_THE PROBLEM_
Would you restate, word for word, only the lines starting at the one with "BARO1 pin SCL: none -> A4" and ending with the final line of the entries below? Pictures stay out.

(PROVIDED MATERIAL Opens)

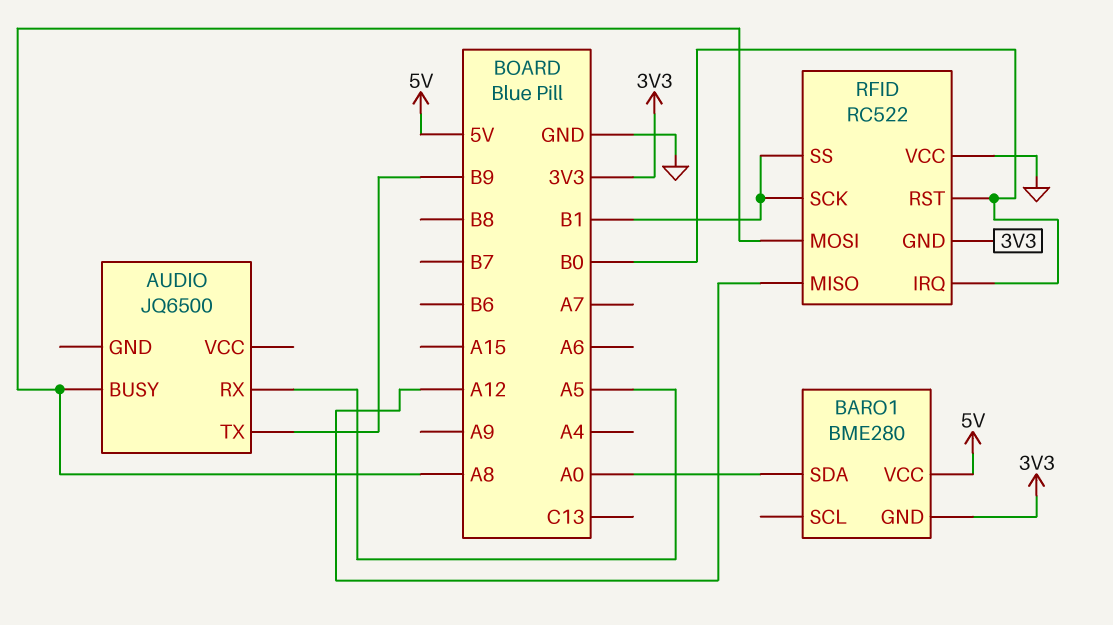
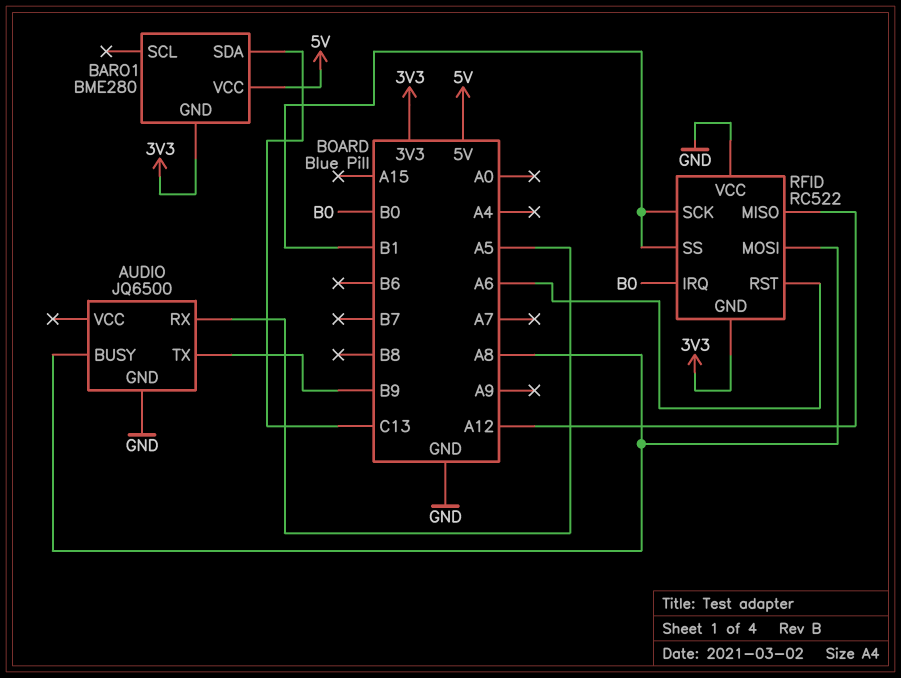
AUDIO pin GND: none -> GND
BARO1 pin SDA: A0 -> C13
RFID pin RST: B0 -> A6

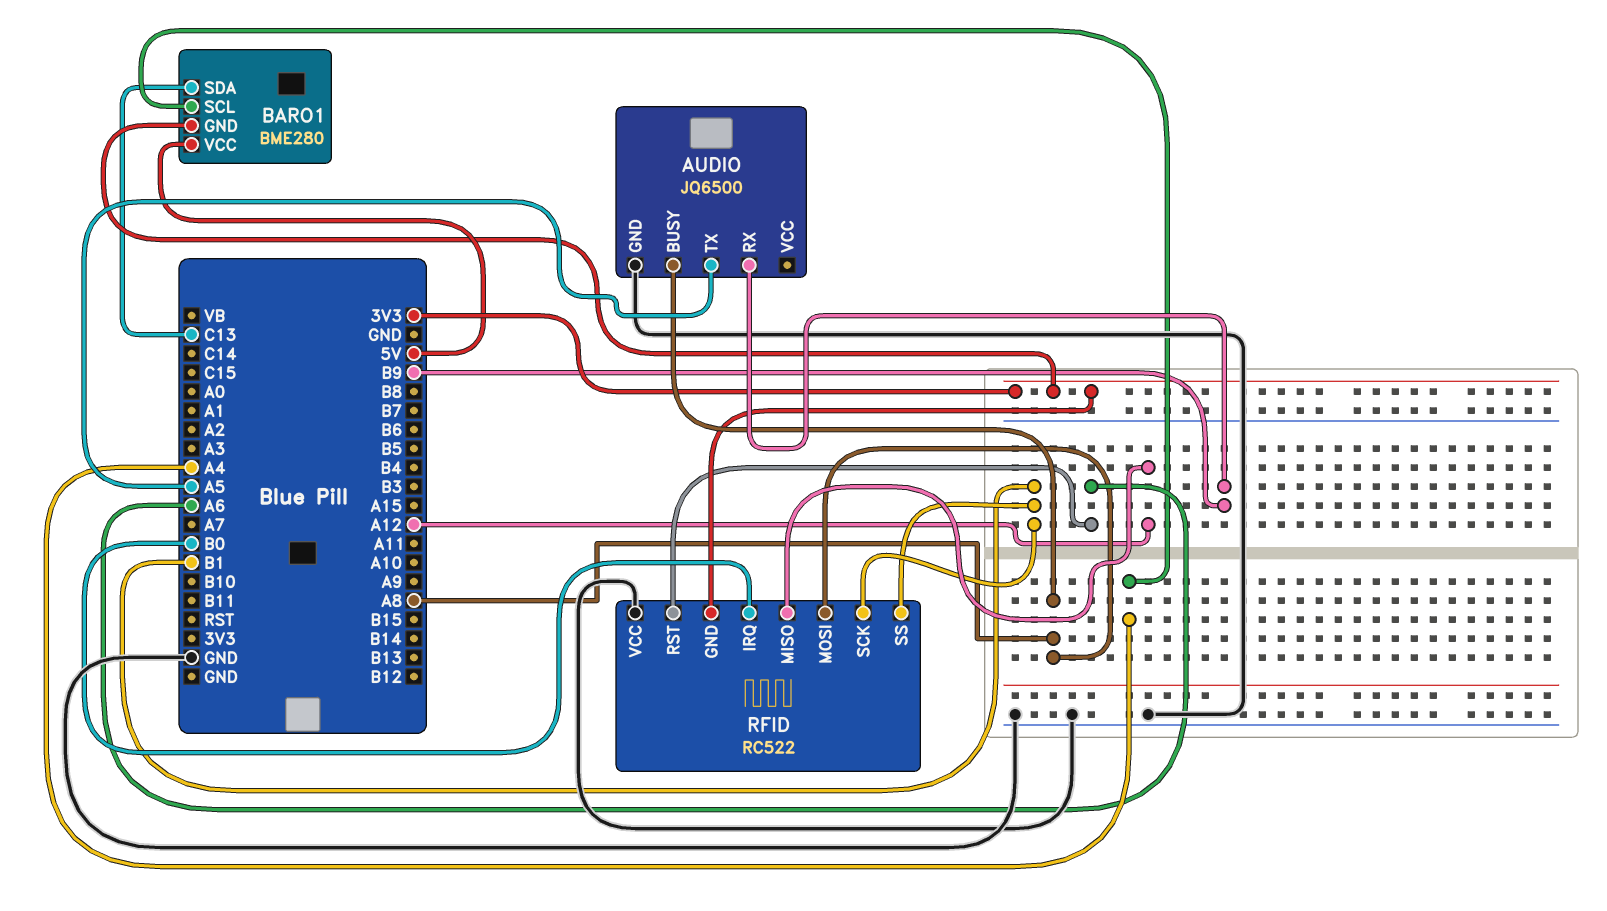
AUDIO pin RX: A5 -> B9
AUDIO pin TX: B9 -> A5
BARO1 pin SCL: none -> A4

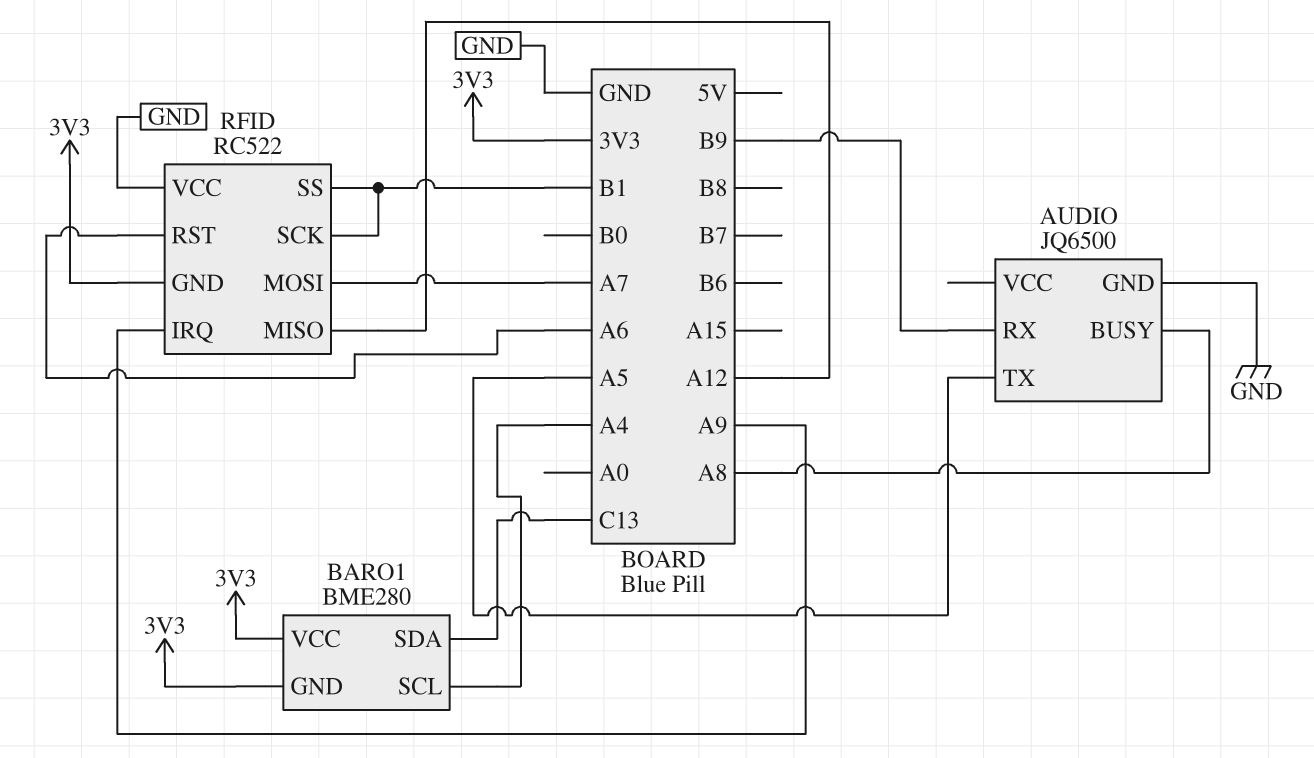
BARO1 pin VCC: 5V -> 3V3
RFID pin IRQ: B0 -> A9
RFID pin MOSI: A8 -> A7

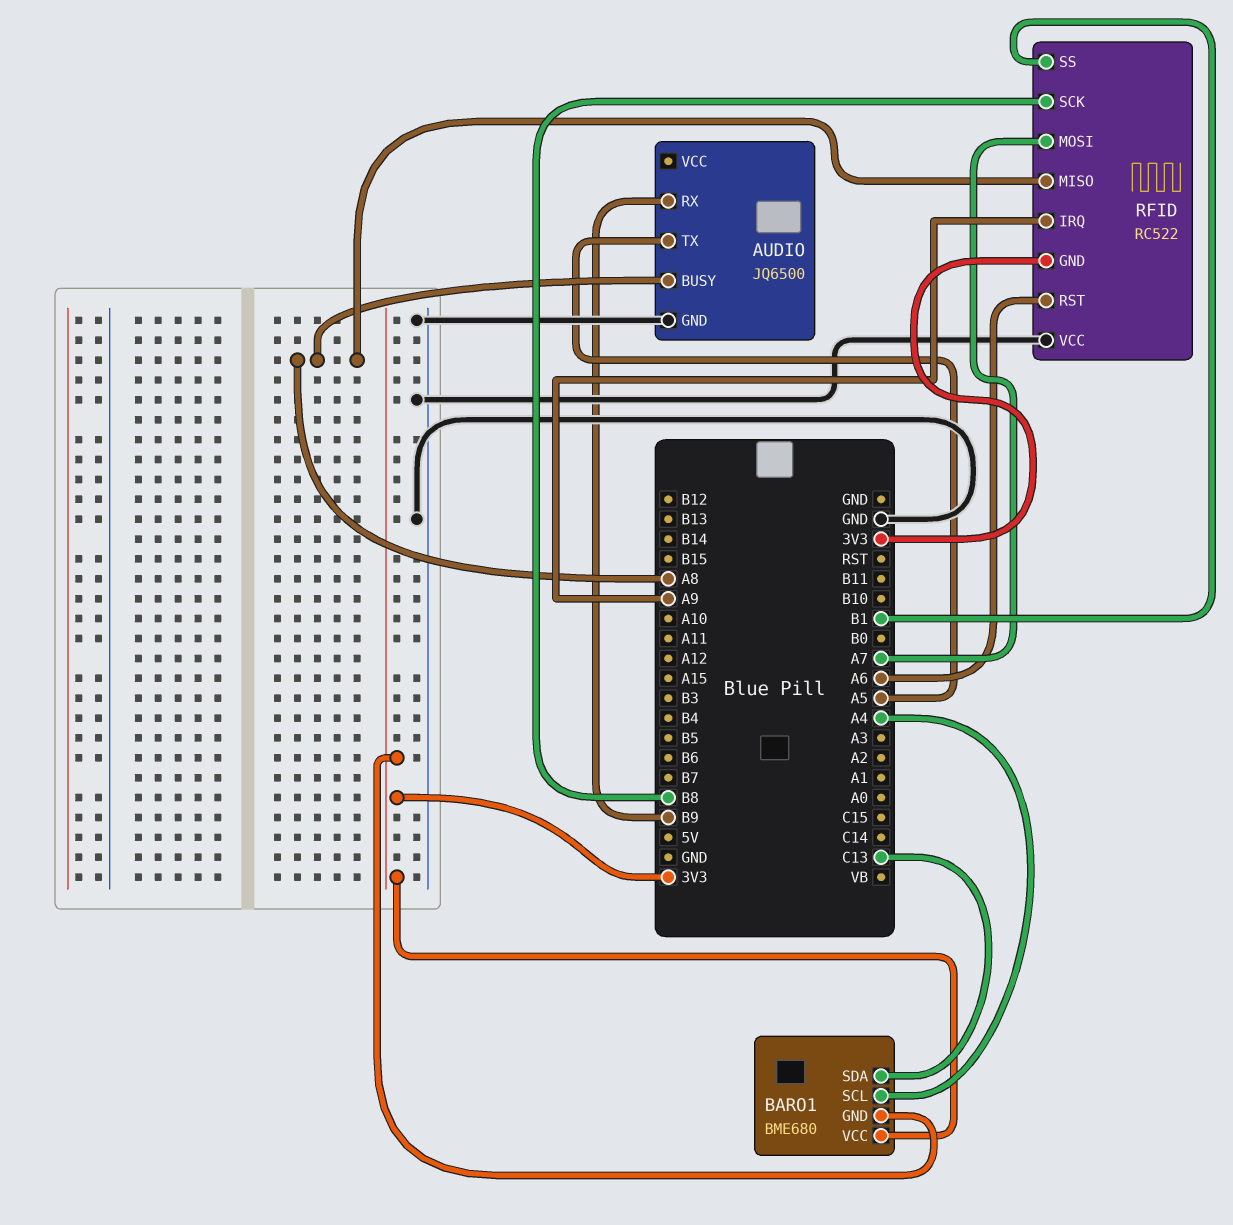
BARO1: BME280 -> BME680
RFID pin MISO: A12 -> A8
RFID pin SCK: B1 -> B8

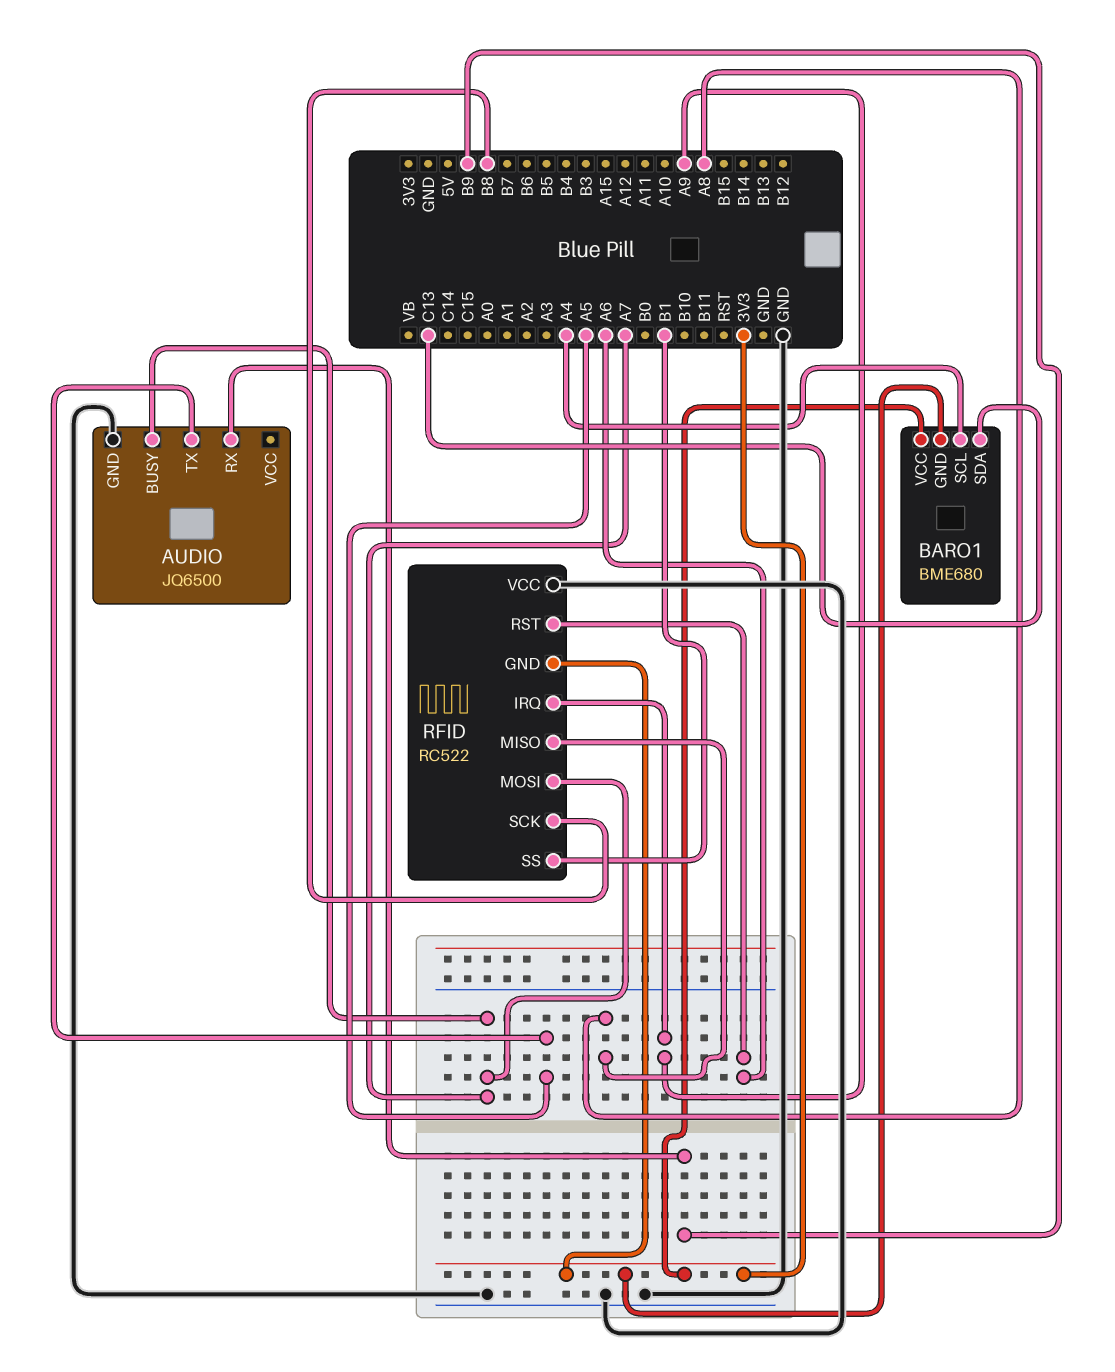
AUDIO pin BUSY: A8 -> A7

(PROVIDED MATERIAL Closes)

_ANSWER TO THE EXERCISE_
BARO1 pin SCL: none -> A4

BARO1 pin VCC: 5V -> 3V3
RFID pin IRQ: B0 -> A9
RFID pin MOSI: A8 -> A7

BARO1: BME280 -> BME680
RFID pin MISO: A12 -> A8
RFID pin SCK: B1 -> B8

AUDIO pin BUSY: A8 -> A7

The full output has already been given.